Look through the data below for the line with "POT3 pin SIG: A2 -> TX", and transcribe it exactly together with each line after it up to and including the line with "TOF2 pin GND: 3V3 -> GND". Give nothing else.

++++ Provided records

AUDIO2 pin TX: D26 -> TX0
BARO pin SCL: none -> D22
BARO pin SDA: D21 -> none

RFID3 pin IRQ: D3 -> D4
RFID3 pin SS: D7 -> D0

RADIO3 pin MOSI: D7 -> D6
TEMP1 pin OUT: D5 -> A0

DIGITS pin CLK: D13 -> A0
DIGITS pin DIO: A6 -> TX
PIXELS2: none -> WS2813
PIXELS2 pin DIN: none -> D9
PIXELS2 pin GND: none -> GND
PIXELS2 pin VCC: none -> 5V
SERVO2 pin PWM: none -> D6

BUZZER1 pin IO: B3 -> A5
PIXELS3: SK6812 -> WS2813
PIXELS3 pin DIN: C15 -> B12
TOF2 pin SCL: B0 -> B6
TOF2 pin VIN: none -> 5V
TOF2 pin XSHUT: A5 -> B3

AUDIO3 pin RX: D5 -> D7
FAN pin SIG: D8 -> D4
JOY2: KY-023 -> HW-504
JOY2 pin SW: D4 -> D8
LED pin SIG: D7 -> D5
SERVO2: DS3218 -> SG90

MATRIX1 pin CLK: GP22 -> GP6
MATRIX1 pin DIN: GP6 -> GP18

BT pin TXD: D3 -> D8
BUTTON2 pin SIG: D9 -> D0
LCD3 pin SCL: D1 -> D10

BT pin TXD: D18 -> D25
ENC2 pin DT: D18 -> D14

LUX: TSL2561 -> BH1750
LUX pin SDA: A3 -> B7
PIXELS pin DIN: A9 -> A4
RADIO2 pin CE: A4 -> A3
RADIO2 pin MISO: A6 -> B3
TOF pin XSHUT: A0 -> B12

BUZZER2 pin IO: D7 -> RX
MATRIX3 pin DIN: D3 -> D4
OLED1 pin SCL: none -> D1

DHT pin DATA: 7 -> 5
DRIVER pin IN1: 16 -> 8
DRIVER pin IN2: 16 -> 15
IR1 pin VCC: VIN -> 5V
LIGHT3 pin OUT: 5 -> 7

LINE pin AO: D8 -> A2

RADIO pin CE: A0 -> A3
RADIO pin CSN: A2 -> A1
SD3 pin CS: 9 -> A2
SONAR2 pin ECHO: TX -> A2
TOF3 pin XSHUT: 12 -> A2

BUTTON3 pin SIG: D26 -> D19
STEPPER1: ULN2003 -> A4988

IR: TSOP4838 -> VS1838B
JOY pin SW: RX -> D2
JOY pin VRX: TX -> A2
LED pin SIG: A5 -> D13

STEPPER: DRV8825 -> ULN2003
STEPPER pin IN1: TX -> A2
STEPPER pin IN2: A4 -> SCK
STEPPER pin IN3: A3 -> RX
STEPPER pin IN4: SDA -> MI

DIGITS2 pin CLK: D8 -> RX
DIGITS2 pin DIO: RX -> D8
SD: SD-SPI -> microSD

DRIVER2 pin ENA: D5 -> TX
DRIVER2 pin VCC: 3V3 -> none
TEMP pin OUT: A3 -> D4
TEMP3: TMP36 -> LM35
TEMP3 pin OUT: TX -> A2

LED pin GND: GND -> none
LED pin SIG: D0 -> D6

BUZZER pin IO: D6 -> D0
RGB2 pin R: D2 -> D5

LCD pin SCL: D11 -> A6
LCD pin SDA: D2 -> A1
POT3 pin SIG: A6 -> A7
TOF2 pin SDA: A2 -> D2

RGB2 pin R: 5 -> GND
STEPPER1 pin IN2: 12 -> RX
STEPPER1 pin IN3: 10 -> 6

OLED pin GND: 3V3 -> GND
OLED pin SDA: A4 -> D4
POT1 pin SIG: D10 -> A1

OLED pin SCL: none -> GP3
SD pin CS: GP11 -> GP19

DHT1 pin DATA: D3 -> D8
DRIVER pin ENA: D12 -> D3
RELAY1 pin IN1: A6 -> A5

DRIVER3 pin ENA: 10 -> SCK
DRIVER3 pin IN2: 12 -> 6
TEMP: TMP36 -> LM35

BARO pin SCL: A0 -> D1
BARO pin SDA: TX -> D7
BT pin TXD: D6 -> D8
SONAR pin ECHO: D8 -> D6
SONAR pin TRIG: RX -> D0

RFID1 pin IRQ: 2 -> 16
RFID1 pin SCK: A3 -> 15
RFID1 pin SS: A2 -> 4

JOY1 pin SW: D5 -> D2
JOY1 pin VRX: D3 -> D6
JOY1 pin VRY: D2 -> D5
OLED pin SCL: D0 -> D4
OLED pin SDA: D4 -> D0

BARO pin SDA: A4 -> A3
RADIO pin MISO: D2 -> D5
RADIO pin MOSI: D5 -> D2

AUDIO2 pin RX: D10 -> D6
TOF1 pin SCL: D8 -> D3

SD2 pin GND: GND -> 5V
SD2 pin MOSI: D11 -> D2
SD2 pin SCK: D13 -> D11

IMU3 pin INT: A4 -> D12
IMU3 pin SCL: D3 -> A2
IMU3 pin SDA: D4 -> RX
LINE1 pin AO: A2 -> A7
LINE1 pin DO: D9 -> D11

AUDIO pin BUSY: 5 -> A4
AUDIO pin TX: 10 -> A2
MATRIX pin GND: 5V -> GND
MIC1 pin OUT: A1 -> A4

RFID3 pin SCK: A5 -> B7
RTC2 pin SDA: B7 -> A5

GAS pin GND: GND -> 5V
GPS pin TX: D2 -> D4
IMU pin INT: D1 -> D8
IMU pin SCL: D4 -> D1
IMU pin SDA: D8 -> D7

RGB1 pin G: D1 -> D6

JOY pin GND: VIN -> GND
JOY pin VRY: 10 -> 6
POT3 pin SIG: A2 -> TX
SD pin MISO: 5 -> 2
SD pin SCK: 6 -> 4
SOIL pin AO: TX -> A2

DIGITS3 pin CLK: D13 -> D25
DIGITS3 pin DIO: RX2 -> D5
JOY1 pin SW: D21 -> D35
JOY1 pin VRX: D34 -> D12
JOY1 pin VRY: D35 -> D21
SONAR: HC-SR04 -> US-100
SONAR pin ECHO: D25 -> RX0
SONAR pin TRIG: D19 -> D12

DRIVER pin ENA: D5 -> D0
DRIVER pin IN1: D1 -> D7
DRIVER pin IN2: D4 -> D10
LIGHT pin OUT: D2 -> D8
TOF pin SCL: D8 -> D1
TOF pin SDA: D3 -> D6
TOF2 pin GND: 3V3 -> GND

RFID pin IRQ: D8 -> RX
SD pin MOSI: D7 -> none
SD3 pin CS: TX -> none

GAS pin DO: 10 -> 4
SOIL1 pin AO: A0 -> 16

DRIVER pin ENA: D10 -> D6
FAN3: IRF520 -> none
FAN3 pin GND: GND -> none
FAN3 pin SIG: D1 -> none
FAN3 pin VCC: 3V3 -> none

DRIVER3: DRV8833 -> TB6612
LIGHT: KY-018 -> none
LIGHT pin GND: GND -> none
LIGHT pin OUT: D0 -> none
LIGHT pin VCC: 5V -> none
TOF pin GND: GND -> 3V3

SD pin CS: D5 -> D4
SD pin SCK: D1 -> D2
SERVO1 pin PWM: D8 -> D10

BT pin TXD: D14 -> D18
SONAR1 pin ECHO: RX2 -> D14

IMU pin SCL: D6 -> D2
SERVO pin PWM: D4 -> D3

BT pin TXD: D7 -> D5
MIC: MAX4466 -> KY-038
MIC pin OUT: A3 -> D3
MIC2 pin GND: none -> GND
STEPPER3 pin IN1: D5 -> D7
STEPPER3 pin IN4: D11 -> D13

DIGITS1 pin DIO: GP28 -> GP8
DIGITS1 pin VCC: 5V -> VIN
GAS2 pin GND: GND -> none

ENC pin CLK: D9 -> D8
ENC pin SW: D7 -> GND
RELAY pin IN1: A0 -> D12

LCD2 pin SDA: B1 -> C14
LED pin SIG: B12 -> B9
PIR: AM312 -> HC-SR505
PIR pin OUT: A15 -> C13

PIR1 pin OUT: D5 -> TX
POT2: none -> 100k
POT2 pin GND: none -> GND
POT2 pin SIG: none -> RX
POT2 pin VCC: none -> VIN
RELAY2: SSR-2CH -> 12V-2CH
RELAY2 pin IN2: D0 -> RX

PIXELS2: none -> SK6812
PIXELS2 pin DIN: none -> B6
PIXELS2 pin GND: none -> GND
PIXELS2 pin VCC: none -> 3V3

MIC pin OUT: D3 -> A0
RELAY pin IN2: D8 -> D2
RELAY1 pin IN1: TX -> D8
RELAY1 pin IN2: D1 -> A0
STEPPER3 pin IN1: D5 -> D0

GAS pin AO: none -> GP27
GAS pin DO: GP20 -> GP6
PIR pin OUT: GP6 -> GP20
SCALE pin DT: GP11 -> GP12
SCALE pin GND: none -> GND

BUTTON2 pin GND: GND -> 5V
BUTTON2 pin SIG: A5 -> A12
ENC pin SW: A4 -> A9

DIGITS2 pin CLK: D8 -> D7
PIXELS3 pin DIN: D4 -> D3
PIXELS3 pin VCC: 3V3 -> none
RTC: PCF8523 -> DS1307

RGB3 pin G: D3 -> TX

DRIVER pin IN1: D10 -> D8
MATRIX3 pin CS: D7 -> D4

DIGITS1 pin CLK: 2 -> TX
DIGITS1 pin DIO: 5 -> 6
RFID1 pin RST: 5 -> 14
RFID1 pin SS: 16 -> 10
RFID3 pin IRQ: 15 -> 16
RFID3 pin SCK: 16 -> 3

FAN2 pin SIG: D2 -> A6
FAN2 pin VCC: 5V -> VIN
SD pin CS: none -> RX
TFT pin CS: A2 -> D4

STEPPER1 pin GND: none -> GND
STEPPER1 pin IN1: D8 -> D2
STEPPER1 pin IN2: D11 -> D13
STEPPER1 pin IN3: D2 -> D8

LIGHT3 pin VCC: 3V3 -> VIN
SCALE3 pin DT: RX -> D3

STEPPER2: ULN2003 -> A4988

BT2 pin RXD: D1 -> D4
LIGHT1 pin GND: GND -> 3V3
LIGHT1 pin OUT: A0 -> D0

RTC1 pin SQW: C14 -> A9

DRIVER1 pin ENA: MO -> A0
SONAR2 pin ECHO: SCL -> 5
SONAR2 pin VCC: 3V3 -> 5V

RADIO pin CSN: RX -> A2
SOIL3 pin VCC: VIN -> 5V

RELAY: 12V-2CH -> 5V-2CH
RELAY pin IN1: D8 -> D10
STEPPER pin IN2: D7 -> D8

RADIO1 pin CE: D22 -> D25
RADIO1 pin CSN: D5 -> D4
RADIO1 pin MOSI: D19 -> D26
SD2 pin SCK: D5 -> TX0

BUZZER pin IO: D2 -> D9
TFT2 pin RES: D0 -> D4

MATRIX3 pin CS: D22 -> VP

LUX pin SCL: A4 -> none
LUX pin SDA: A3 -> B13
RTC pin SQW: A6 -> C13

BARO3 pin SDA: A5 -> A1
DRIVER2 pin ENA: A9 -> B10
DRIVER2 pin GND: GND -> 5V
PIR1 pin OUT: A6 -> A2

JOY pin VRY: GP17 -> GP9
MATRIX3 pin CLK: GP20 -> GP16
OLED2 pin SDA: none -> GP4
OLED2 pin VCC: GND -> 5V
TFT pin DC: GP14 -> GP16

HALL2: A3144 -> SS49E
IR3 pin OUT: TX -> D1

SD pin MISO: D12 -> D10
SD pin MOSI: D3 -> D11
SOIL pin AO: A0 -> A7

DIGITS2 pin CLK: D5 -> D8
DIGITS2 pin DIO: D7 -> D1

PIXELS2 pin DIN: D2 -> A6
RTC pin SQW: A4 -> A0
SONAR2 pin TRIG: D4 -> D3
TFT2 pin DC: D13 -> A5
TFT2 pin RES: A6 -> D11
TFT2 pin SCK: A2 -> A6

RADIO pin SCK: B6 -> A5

++++++++

> Written response:
POT3 pin SIG: A2 -> TX
SD pin MISO: 5 -> 2
SD pin SCK: 6 -> 4
SOIL pin AO: TX -> A2

DIGITS3 pin CLK: D13 -> D25
DIGITS3 pin DIO: RX2 -> D5
JOY1 pin SW: D21 -> D35
JOY1 pin VRX: D34 -> D12
JOY1 pin VRY: D35 -> D21
SONAR: HC-SR04 -> US-100
SONAR pin ECHO: D25 -> RX0
SONAR pin TRIG: D19 -> D12

DRIVER pin ENA: D5 -> D0
DRIVER pin IN1: D1 -> D7
DRIVER pin IN2: D4 -> D10
LIGHT pin OUT: D2 -> D8
TOF pin SCL: D8 -> D1
TOF pin SDA: D3 -> D6
TOF2 pin GND: 3V3 -> GND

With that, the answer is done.